▶ _REQUIRED ACTION_
The answer must be every line of the data that holds the word "PULSE".

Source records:
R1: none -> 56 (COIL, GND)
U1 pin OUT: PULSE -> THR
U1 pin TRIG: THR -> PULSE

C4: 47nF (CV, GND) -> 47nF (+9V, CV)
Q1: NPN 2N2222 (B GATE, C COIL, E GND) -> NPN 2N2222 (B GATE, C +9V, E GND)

* * *

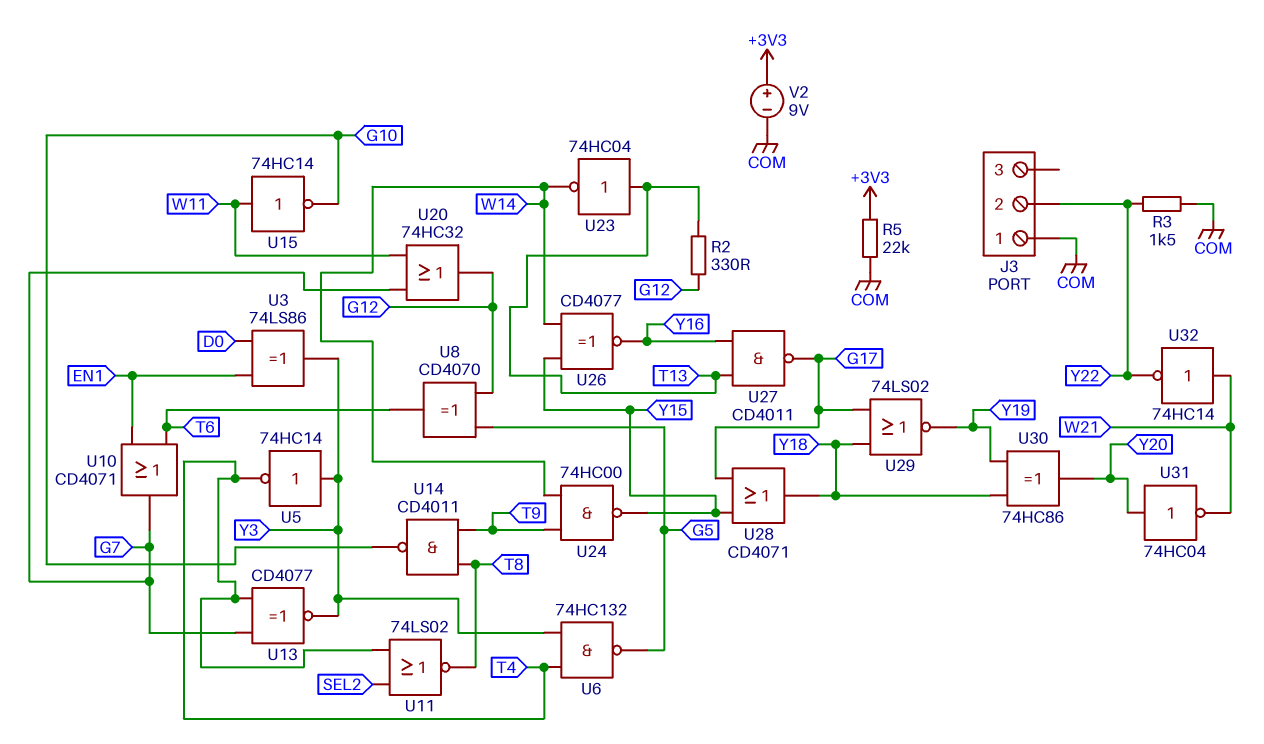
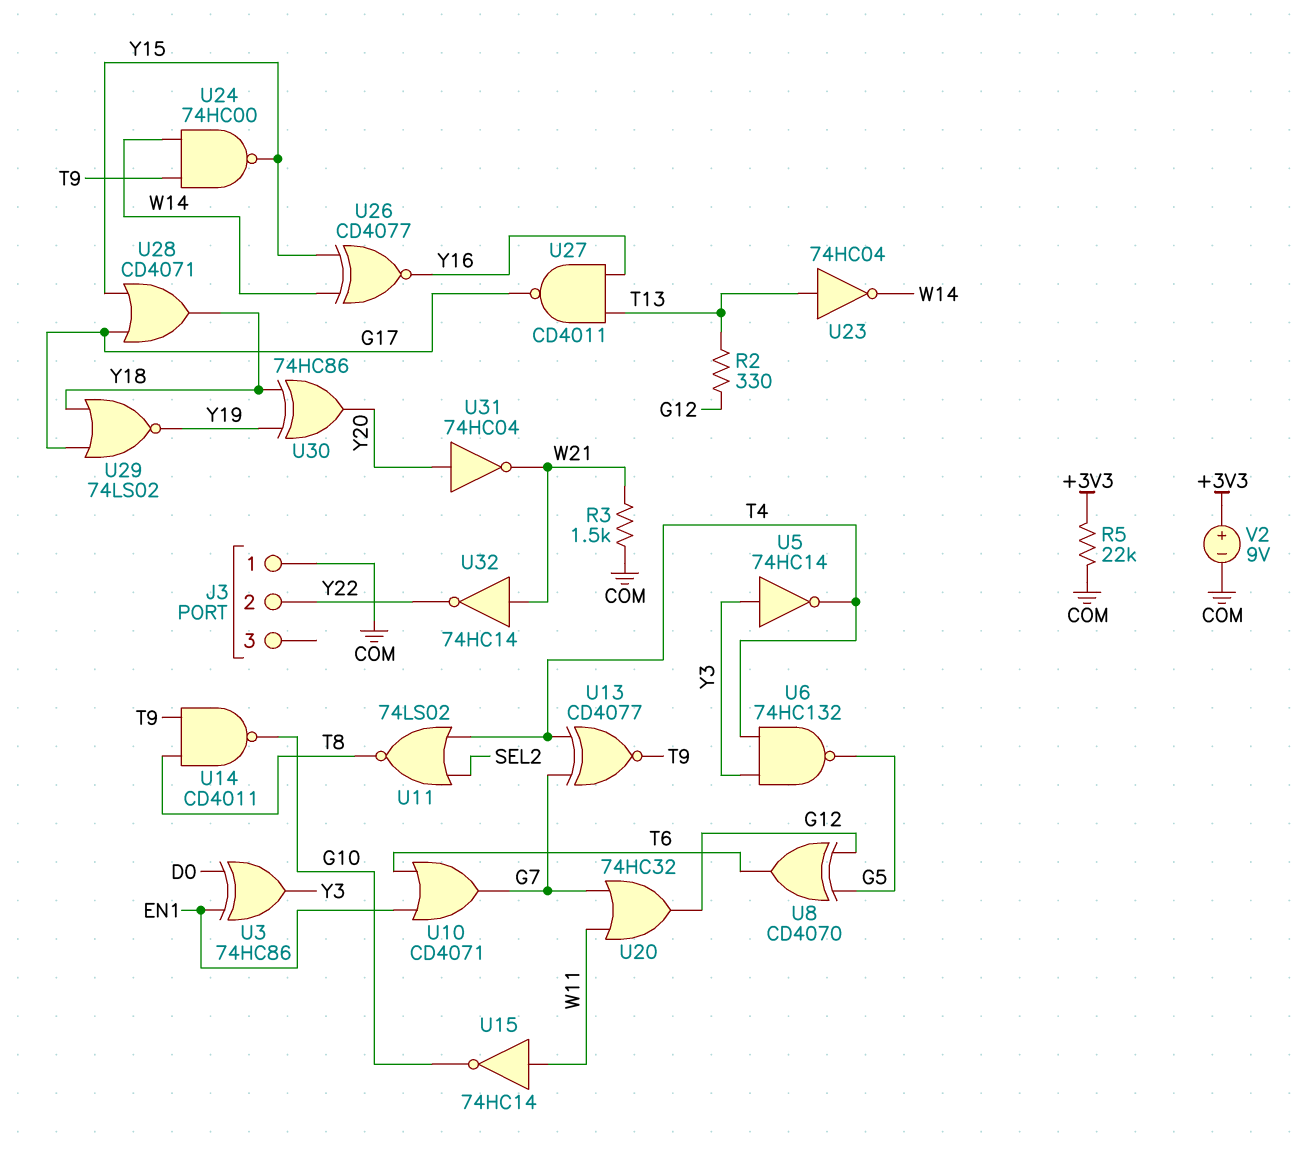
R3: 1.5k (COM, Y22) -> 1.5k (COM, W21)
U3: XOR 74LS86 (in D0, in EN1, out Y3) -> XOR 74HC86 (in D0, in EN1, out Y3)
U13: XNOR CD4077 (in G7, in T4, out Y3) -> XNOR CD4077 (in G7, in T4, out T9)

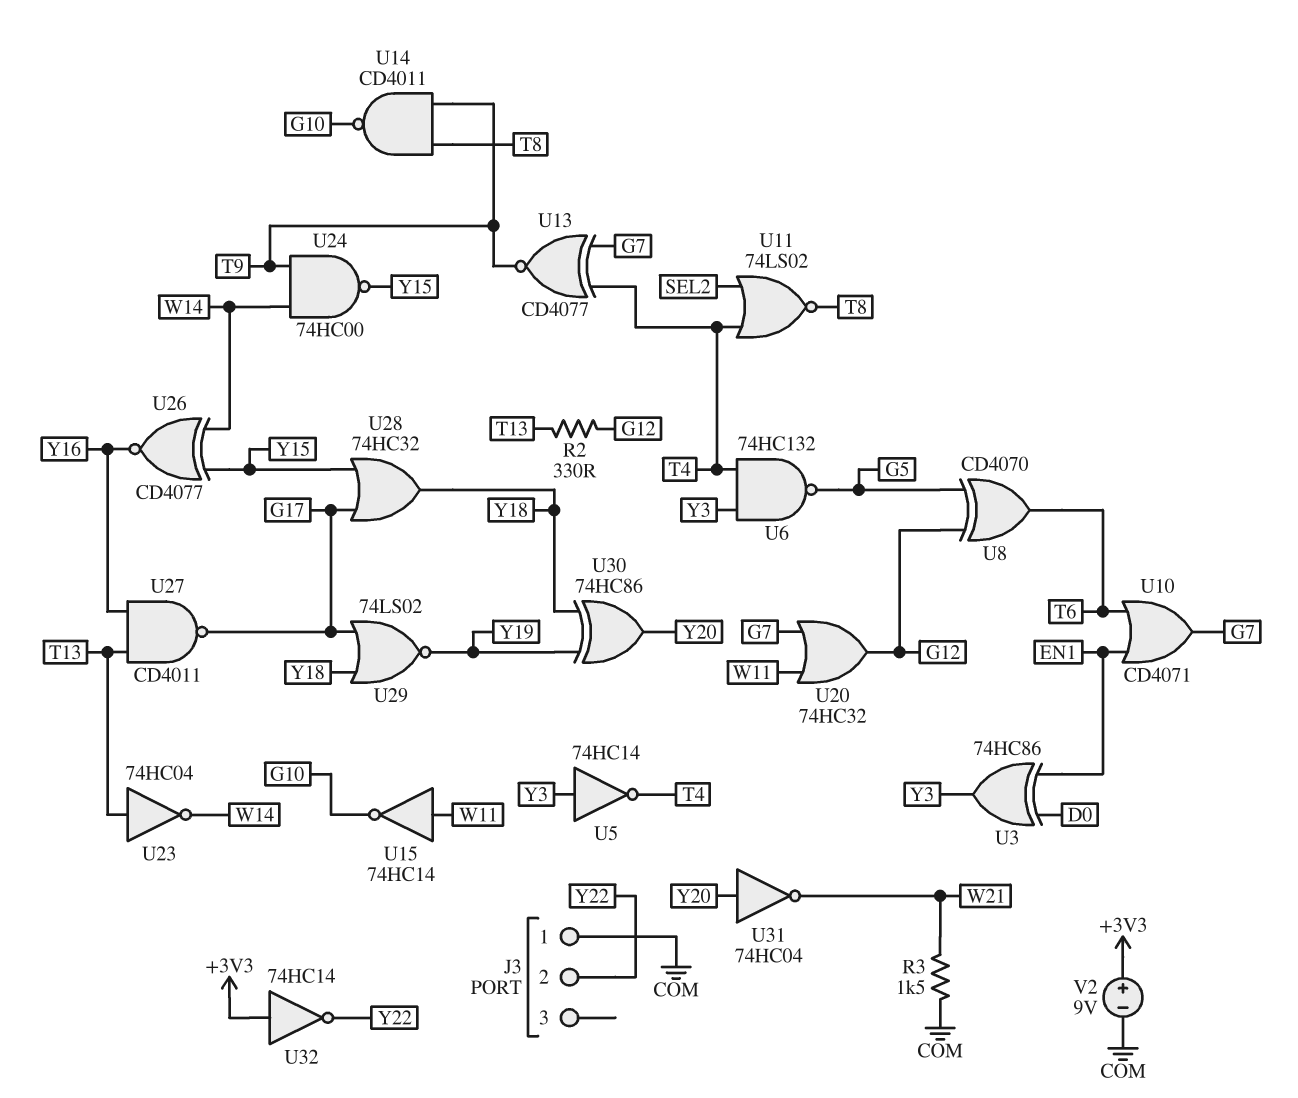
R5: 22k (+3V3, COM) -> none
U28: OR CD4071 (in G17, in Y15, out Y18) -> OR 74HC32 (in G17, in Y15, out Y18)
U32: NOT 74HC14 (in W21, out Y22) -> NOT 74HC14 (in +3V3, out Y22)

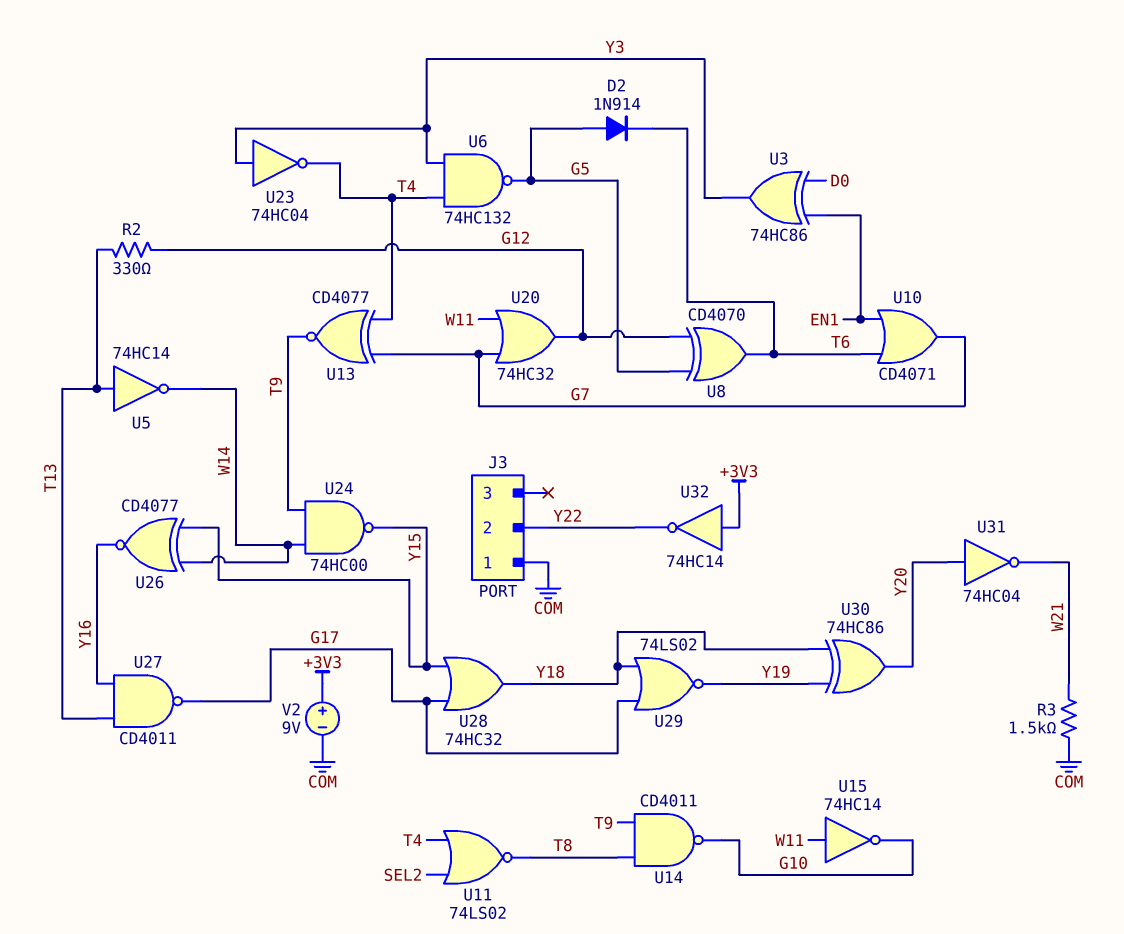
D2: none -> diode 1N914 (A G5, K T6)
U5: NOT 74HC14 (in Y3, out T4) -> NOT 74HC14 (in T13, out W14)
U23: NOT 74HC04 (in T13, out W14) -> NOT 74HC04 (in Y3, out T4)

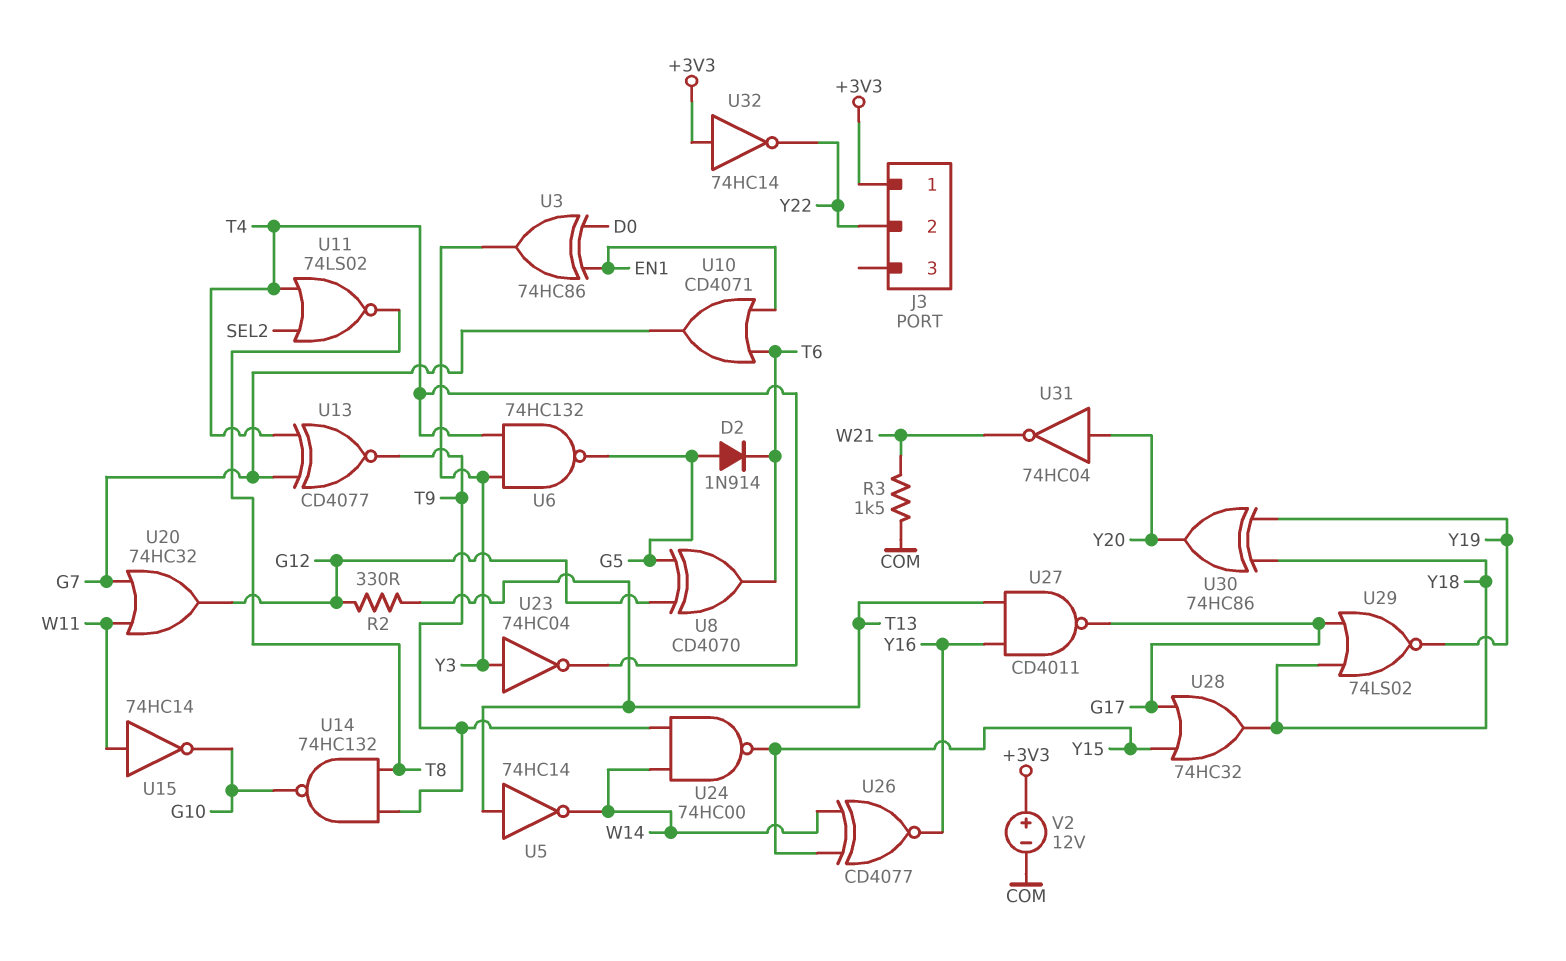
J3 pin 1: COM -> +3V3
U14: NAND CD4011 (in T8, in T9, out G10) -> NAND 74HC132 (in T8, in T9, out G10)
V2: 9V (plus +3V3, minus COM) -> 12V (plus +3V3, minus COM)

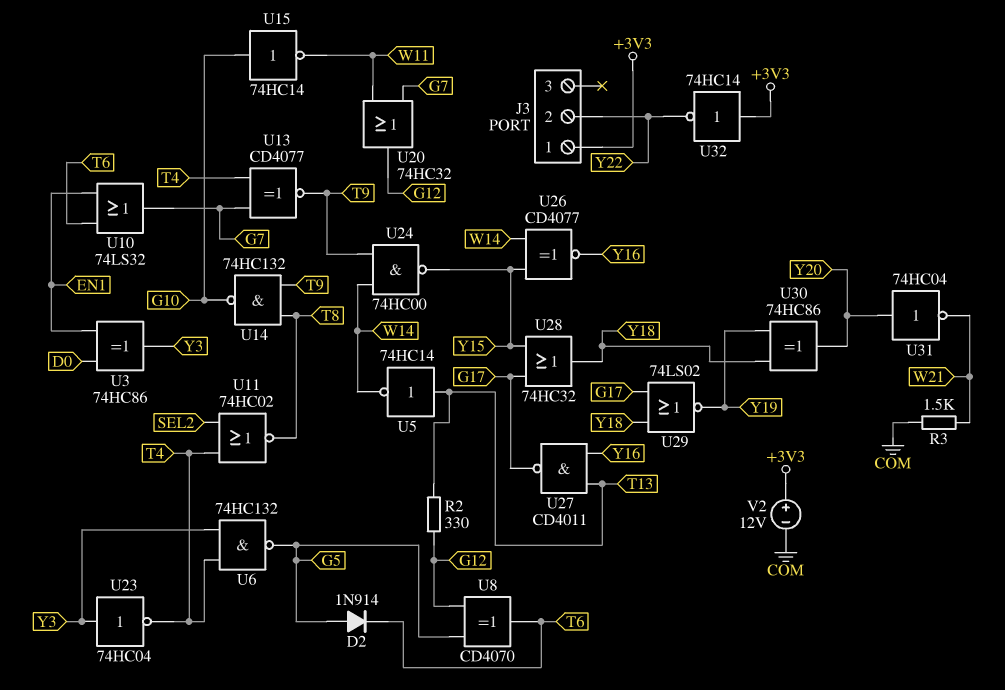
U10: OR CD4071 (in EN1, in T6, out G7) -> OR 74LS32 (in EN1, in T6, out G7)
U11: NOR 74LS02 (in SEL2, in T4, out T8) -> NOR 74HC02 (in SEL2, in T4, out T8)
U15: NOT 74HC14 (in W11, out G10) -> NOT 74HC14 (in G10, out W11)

▶ _YOUR SOLUTION_
U1 pin OUT: PULSE -> THR
U1 pin TRIG: THR -> PULSE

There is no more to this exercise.